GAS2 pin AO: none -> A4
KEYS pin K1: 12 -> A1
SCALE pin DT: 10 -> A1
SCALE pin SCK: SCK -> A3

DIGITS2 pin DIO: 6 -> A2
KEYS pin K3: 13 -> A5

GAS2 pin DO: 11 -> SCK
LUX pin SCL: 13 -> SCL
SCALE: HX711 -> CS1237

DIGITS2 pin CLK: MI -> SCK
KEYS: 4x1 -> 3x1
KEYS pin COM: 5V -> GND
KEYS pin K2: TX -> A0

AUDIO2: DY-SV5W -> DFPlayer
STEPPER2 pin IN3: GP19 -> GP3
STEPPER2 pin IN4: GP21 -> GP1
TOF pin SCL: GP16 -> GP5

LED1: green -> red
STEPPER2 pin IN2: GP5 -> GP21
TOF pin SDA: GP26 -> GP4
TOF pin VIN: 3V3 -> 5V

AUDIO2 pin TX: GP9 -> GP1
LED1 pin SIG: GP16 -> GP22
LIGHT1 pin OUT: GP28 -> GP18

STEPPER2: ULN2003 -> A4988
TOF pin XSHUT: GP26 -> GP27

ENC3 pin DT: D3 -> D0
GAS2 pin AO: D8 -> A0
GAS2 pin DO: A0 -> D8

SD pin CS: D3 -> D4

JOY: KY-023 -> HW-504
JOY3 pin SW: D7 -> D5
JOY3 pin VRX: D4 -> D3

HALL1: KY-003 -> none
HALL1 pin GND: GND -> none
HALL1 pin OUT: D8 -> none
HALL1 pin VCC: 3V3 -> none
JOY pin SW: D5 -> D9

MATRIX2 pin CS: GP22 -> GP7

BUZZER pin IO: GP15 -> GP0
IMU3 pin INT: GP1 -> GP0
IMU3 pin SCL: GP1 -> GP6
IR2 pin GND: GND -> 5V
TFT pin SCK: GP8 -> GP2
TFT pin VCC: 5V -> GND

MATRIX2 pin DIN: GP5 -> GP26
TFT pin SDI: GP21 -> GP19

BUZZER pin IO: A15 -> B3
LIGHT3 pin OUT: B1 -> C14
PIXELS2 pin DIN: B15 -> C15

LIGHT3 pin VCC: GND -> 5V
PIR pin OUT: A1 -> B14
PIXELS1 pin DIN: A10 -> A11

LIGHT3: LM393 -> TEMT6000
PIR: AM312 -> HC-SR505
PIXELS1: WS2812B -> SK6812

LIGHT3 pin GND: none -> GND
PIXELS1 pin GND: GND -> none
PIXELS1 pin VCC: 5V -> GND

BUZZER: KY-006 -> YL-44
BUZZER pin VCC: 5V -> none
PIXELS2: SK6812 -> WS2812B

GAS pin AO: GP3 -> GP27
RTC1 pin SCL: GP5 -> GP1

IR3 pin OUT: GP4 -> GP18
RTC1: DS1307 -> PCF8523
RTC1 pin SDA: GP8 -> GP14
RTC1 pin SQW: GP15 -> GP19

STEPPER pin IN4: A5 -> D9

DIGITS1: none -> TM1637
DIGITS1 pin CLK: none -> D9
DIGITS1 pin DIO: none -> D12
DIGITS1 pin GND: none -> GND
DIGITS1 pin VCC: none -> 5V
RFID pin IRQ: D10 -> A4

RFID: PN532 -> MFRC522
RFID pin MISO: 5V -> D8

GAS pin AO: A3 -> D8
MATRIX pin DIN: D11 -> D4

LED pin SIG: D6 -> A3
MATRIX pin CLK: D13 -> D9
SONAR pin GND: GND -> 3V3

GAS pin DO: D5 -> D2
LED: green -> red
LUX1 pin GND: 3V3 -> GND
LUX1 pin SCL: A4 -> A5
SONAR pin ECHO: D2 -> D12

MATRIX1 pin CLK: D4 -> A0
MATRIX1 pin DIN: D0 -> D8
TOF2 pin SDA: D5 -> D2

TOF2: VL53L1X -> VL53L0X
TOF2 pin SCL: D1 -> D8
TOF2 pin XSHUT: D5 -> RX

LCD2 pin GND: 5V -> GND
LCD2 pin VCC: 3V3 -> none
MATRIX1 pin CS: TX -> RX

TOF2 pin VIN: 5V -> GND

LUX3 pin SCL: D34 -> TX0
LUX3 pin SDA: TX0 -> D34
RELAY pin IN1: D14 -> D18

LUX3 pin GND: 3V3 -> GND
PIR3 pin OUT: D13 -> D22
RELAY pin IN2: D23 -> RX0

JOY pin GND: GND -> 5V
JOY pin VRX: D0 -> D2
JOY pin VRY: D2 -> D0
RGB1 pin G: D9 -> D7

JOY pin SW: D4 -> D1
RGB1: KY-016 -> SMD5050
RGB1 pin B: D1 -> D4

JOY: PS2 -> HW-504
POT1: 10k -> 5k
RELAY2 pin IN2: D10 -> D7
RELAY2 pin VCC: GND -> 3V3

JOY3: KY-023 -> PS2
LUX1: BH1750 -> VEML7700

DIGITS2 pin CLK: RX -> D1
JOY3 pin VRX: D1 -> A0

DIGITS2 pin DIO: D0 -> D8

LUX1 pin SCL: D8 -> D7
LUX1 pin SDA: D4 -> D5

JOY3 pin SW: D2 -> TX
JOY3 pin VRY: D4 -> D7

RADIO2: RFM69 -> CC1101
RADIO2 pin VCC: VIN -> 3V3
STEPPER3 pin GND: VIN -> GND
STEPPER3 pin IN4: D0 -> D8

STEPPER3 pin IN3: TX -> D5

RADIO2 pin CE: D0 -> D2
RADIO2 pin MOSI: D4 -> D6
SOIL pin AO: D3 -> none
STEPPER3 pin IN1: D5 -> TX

————————

# TASK REQUIREMENTS
Word for word, restate the lines running from the one containing "LUX1 pin SDA: D4 -> D5" through the final line of the records above, and nothing besides.

# RESULT FOR THIS TASK
LUX1 pin SDA: D4 -> D5

JOY3 pin SW: D2 -> TX
JOY3 pin VRY: D4 -> D7

RADIO2: RFM69 -> CC1101
RADIO2 pin VCC: VIN -> 3V3
STEPPER3 pin GND: VIN -> GND
STEPPER3 pin IN4: D0 -> D8

STEPPER3 pin IN3: TX -> D5

RADIO2 pin CE: D0 -> D2
RADIO2 pin MOSI: D4 -> D6
SOIL pin AO: D3 -> none
STEPPER3 pin IN1: D5 -> TX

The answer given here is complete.